» Exercise
Copy each of the following records without any changes.

(Stored records)

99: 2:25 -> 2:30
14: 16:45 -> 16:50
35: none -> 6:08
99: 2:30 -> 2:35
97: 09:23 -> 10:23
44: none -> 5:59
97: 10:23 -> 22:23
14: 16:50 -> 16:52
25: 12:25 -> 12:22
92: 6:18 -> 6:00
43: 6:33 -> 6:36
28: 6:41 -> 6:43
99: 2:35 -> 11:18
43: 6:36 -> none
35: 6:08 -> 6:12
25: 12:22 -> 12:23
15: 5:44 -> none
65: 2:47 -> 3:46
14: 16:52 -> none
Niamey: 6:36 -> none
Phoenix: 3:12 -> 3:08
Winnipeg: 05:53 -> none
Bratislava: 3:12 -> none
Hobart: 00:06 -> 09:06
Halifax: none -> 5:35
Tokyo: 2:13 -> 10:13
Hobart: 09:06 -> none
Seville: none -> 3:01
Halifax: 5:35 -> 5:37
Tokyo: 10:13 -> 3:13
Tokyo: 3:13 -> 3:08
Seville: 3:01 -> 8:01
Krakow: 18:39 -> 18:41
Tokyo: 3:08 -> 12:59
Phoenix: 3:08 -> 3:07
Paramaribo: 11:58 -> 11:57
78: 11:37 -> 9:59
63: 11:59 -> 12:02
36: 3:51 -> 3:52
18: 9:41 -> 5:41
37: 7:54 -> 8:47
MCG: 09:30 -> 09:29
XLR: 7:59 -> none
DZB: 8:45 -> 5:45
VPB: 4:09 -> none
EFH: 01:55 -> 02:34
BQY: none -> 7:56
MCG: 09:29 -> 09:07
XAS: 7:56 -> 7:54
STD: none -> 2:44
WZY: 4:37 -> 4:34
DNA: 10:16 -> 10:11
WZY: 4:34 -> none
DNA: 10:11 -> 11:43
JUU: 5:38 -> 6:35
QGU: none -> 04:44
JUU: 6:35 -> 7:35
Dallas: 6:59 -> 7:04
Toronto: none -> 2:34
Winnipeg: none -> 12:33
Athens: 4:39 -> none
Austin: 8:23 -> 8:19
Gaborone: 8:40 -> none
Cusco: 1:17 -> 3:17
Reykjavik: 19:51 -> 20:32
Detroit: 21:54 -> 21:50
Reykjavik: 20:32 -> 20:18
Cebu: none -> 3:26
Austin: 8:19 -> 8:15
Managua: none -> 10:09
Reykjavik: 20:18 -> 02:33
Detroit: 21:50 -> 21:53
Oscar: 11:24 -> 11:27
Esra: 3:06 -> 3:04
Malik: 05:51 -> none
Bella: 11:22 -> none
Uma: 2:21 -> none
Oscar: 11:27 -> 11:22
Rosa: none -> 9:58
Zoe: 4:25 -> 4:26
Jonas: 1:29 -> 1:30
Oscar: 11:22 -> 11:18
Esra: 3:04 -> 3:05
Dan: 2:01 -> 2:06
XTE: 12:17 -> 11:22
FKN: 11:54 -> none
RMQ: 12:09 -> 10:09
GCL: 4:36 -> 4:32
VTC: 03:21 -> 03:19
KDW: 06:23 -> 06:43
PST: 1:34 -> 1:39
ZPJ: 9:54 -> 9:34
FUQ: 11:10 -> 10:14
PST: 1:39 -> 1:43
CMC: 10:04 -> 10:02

» Solution to the problem
99: 2:25 -> 2:30
14: 16:45 -> 16:50
35: none -> 6:08
99: 2:30 -> 2:35
97: 09:23 -> 10:23
44: none -> 5:59
97: 10:23 -> 22:23
14: 16:50 -> 16:52
25: 12:25 -> 12:22
92: 6:18 -> 6:00
43: 6:33 -> 6:36
28: 6:41 -> 6:43
99: 2:35 -> 11:18
43: 6:36 -> none
35: 6:08 -> 6:12
25: 12:22 -> 12:23
15: 5:44 -> none
65: 2:47 -> 3:46
14: 16:52 -> none
Niamey: 6:36 -> none
Phoenix: 3:12 -> 3:08
Winnipeg: 05:53 -> none
Bratislava: 3:12 -> none
Hobart: 00:06 -> 09:06
Halifax: none -> 5:35
Tokyo: 2:13 -> 10:13
Hobart: 09:06 -> none
Seville: none -> 3:01
Halifax: 5:35 -> 5:37
Tokyo: 10:13 -> 3:13
Tokyo: 3:13 -> 3:08
Seville: 3:01 -> 8:01
Krakow: 18:39 -> 18:41
Tokyo: 3:08 -> 12:59
Phoenix: 3:08 -> 3:07
Paramaribo: 11:58 -> 11:57
78: 11:37 -> 9:59
63: 11:59 -> 12:02
36: 3:51 -> 3:52
18: 9:41 -> 5:41
37: 7:54 -> 8:47
MCG: 09:30 -> 09:29
XLR: 7:59 -> none
DZB: 8:45 -> 5:45
VPB: 4:09 -> none
EFH: 01:55 -> 02:34
BQY: none -> 7:56
MCG: 09:29 -> 09:07
XAS: 7:56 -> 7:54
STD: none -> 2:44
WZY: 4:37 -> 4:34
DNA: 10:16 -> 10:11
WZY: 4:34 -> none
DNA: 10:11 -> 11:43
JUU: 5:38 -> 6:35
QGU: none -> 04:44
JUU: 6:35 -> 7:35
Dallas: 6:59 -> 7:04
Toronto: none -> 2:34
Winnipeg: none -> 12:33
Athens: 4:39 -> none
Austin: 8:23 -> 8:19
Gaborone: 8:40 -> none
Cusco: 1:17 -> 3:17
Reykjavik: 19:51 -> 20:32
Detroit: 21:54 -> 21:50
Reykjavik: 20:32 -> 20:18
Cebu: none -> 3:26
Austin: 8:19 -> 8:15
Managua: none -> 10:09
Reykjavik: 20:18 -> 02:33
Detroit: 21:50 -> 21:53
Oscar: 11:24 -> 11:27
Esra: 3:06 -> 3:04
Malik: 05:51 -> none
Bella: 11:22 -> none
Uma: 2:21 -> none
Oscar: 11:27 -> 11:22
Rosa: none -> 9:58
Zoe: 4:25 -> 4:26
Jonas: 1:29 -> 1:30
Oscar: 11:22 -> 11:18
Esra: 3:04 -> 3:05
Dan: 2:01 -> 2:06
XTE: 12:17 -> 11:22
FKN: 11:54 -> none
RMQ: 12:09 -> 10:09
GCL: 4:36 -> 4:32
VTC: 03:21 -> 03:19
KDW: 06:23 -> 06:43
PST: 1:34 -> 1:39
ZPJ: 9:54 -> 9:34
FUQ: 11:10 -> 10:14
PST: 1:39 -> 1:43
CMC: 10:04 -> 10:02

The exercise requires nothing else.